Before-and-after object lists
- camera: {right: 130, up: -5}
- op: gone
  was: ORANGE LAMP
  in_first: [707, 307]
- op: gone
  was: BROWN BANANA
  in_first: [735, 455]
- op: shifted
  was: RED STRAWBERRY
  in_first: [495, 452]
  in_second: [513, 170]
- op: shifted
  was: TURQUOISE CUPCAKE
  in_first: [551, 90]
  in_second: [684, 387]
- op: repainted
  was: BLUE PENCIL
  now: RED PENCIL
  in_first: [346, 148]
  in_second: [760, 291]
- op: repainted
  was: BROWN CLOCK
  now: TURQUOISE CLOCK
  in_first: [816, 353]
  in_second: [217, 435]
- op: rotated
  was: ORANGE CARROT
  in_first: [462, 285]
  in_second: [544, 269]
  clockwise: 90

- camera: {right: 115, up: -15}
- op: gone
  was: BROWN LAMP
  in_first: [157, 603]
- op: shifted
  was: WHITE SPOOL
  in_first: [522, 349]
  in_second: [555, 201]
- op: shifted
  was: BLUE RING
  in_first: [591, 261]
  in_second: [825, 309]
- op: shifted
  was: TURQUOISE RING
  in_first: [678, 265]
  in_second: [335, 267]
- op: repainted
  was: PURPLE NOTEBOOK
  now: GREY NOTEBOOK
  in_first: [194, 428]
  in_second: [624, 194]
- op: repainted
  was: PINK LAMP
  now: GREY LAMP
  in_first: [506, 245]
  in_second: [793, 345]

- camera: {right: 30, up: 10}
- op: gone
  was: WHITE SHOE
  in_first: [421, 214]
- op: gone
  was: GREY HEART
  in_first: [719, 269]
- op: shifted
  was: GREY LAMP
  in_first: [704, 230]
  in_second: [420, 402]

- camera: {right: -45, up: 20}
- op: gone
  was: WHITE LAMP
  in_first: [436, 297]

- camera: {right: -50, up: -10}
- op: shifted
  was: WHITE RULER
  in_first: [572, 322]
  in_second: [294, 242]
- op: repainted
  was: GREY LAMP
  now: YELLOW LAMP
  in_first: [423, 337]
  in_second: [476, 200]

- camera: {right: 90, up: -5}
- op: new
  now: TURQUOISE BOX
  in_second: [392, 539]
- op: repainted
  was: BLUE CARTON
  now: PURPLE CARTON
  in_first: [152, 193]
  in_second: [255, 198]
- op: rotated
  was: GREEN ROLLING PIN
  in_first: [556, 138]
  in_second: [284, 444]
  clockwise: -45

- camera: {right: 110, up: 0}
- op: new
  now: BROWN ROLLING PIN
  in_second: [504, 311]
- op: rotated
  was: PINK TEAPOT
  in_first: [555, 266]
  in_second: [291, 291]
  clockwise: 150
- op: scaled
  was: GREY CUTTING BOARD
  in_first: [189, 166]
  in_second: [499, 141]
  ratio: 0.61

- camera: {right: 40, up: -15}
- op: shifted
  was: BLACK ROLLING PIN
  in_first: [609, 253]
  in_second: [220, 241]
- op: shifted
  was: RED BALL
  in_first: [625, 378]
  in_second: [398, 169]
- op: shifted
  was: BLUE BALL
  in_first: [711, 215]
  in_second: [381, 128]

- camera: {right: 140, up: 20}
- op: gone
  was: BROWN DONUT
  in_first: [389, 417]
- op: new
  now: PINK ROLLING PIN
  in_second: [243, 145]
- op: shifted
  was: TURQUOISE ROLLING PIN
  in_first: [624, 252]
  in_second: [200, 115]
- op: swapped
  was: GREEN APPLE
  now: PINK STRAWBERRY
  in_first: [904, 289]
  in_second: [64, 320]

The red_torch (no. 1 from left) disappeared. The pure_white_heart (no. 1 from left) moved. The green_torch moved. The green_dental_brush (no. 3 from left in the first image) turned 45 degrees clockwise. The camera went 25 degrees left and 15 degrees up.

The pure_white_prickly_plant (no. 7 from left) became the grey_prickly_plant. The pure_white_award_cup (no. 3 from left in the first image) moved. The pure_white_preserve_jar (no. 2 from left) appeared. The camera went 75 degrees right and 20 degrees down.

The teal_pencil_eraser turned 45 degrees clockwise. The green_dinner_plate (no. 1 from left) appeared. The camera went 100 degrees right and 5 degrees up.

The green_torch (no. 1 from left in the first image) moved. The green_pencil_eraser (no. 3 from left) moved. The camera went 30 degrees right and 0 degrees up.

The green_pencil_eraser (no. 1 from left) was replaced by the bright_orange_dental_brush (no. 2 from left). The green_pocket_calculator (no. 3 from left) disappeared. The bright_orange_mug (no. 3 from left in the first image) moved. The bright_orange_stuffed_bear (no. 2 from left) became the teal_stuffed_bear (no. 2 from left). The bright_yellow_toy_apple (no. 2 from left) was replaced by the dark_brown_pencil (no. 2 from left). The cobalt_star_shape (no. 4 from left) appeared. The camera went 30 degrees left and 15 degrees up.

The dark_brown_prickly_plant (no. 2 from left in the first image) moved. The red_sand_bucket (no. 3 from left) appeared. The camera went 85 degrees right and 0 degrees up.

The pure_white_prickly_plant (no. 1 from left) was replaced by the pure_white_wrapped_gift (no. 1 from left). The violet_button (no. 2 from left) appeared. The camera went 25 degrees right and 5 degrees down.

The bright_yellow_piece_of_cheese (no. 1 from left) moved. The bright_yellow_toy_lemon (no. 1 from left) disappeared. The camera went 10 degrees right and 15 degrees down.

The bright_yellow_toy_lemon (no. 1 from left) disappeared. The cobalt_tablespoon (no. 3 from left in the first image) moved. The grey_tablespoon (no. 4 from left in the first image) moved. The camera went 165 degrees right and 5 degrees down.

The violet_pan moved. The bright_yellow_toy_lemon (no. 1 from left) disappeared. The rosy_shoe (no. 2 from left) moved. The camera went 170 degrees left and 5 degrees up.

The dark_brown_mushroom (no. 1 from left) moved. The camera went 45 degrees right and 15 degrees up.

TASK DIRECTIONS: Your task for the entries above: copy exactly the span starting with the line with "in_first: [816, 353]" and going on through the line with "in_second: [544, 269]", both lines included, and nothing else.

REPLY TO THE TASK:
  in_first: [816, 353]
  in_second: [217, 435]
- op: rotated
  was: ORANGE CARROT
  in_first: [462, 285]
  in_second: [544, 269]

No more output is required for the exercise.